━━ Listed records ━━
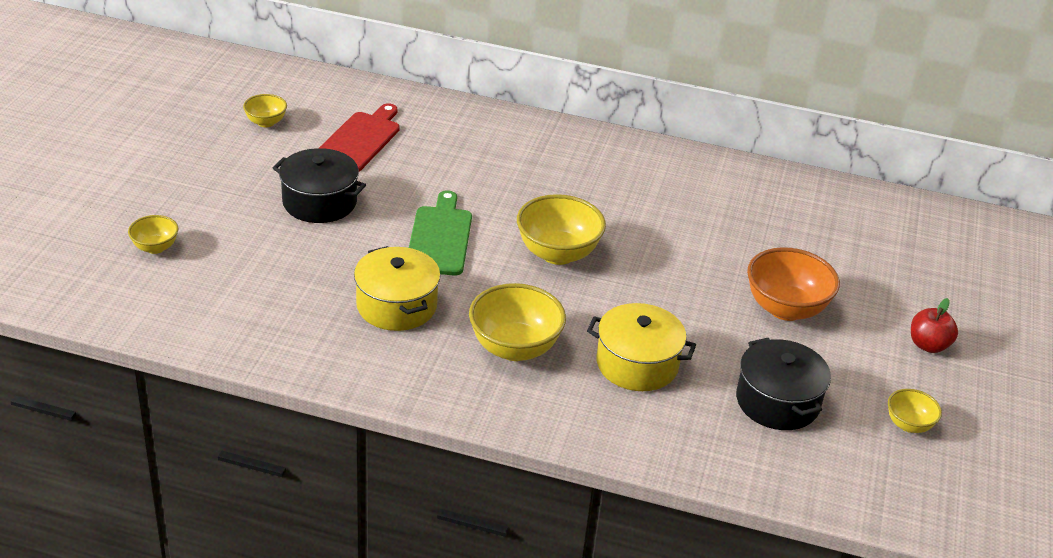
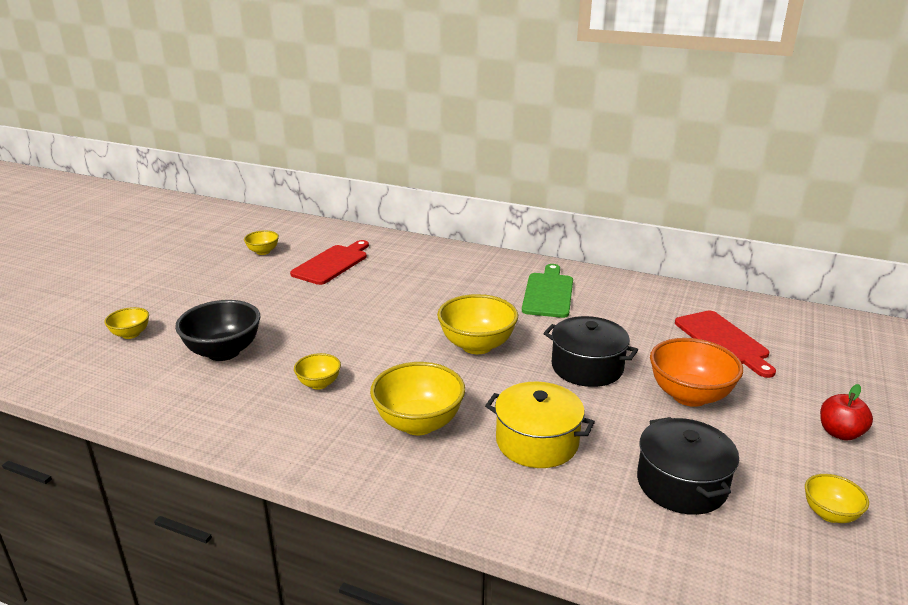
camera: 10 degrees right, 10 degrees down
(275, 268) = (224, 352): none -> black bowl
(319, 202) = (283, 304): black pot -> black pot (587, 367)
(396, 305) = (319, 384): yellow pot -> yellow bowl
(440, 238) = (375, 331): green cutting board -> green cutting board (548, 293)
(821, 242) = (723, 341): none -> red cutting board

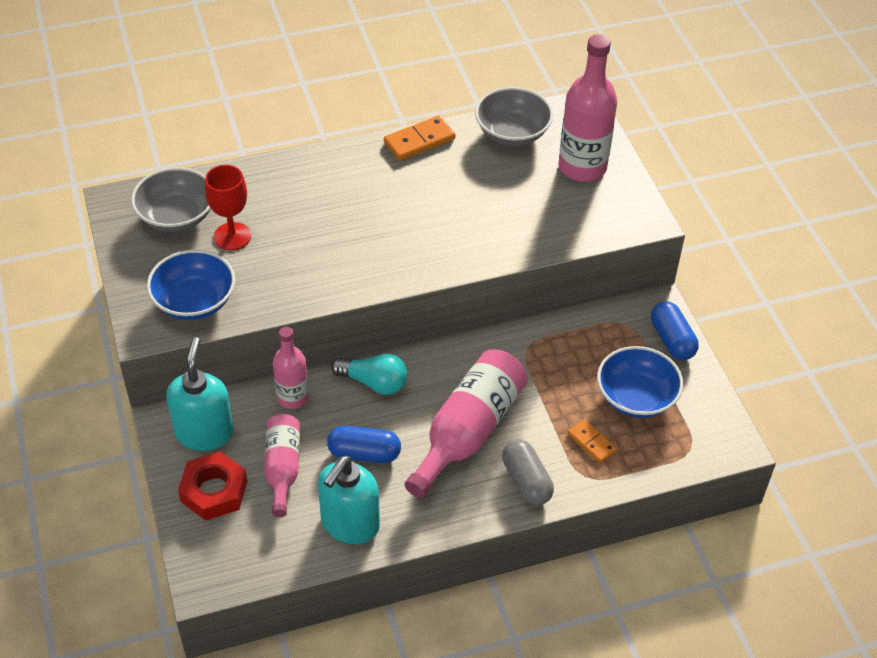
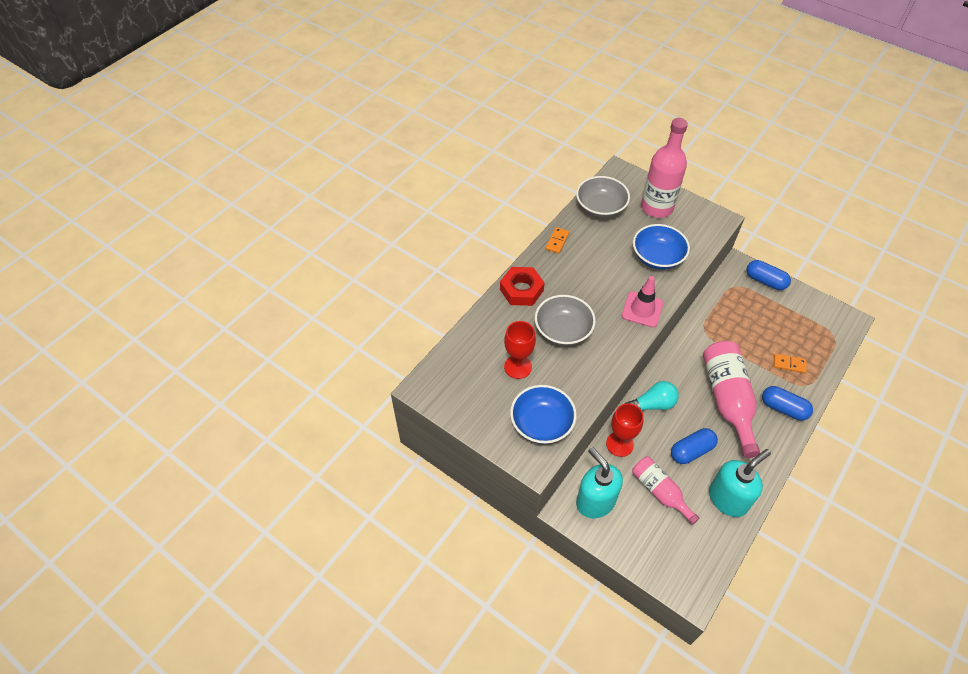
camera: 35 degrees left, 5 degrees up
(176, 216) = (470, 375): grey bowl -> grey bowl (563, 330)
(214, 491) = (639, 534): red nut -> red nut (521, 290)
(293, 397) = (619, 444): pink bottle -> red goblet
(349, 524) = (728, 499): turquoise soap dispenser -> turquoise soap dispenser turned 120 degrees counterclockwise
(419, 141) = (557, 241): orange domino -> orange domino, size x0.65
(433, 259) = (642, 309): none -> pink traffic cone
(526, 481) = (783, 408): grey capsule -> blue capsule
(636, 397) = (782, 324): blue bowl -> blue bowl (657, 257)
━━━
Work required:
Each line in the records that carries "none" must be copied out.

Task response:
(275, 268) = (224, 352): none -> black bowl
(821, 242) = (723, 341): none -> red cutting board
(433, 259) = (642, 309): none -> pink traffic cone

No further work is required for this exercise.